Data records Start Marker

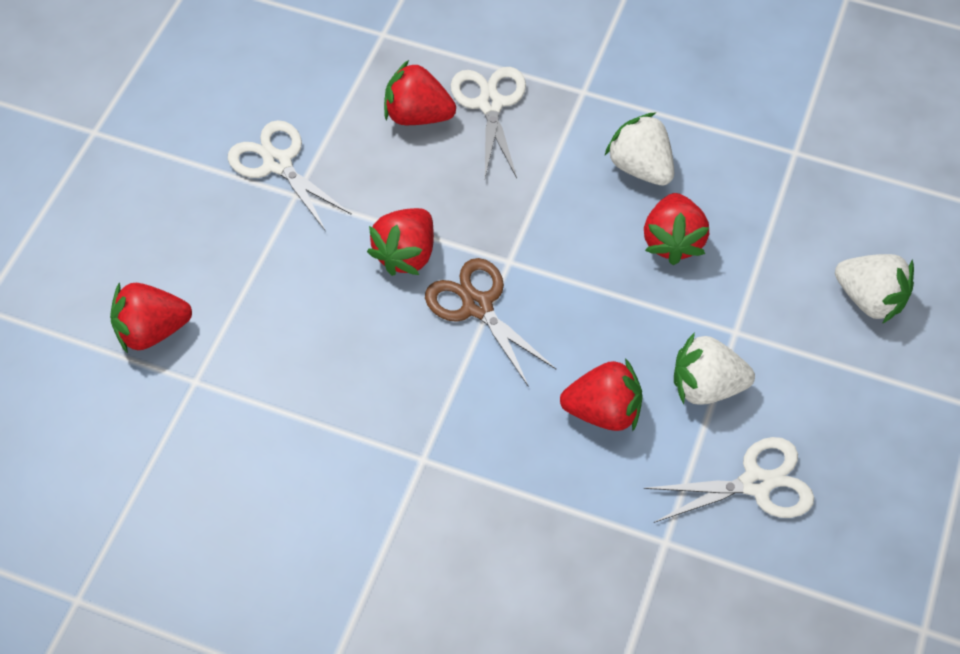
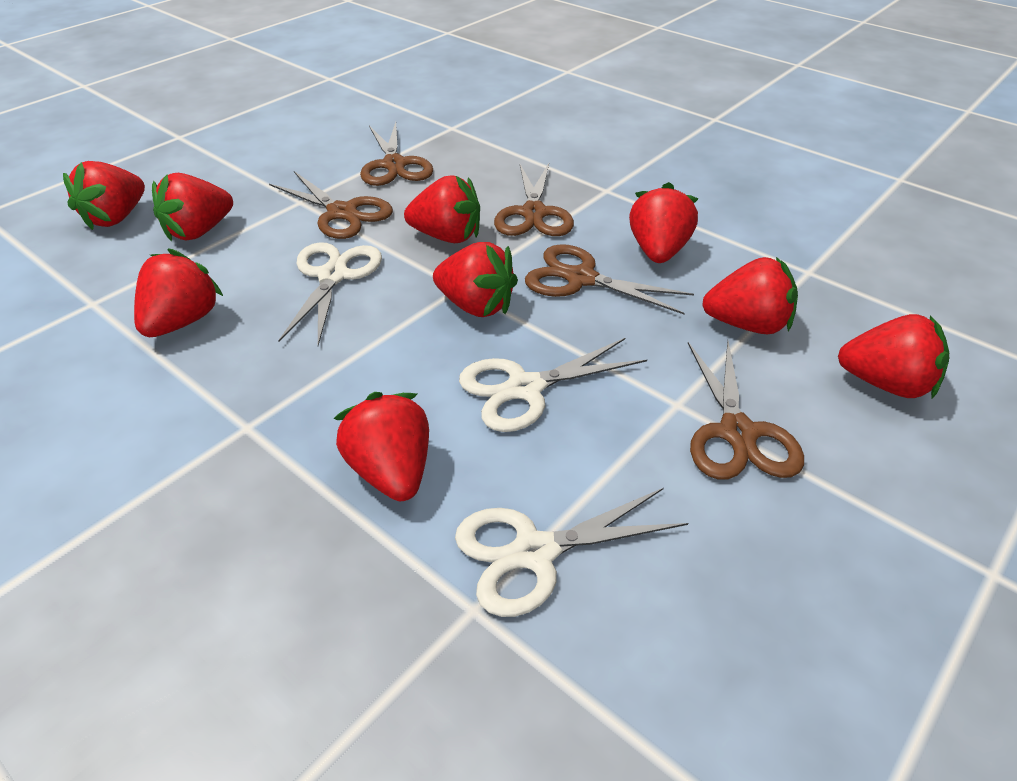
brown scissors: 1 -> 5
red strawberry: 5 -> 9
white strawberry: 3 -> 0

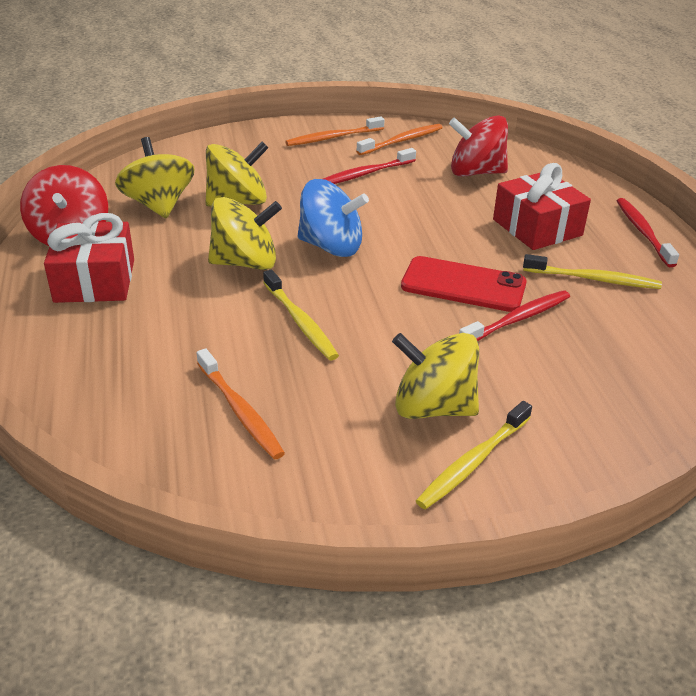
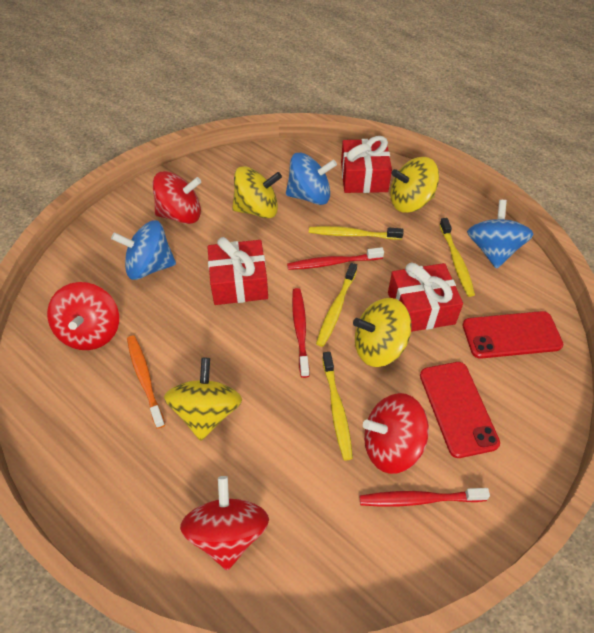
blue spinning top: 1 -> 3
orange toothbrush: 3 -> 1
red gift: 2 -> 3
red phone: 1 -> 2
red spinning top: 2 -> 4
yellow toothbrush: 3 -> 4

Data records End Marker

What to produce
Down to the last line, return the entries above exactly, with no pictures.

Answer to this problem
brown scissors: 1 -> 5
red strawberry: 5 -> 9
white strawberry: 3 -> 0

blue spinning top: 1 -> 3
orange toothbrush: 3 -> 1
red gift: 2 -> 3
red phone: 1 -> 2
red spinning top: 2 -> 4
yellow toothbrush: 3 -> 4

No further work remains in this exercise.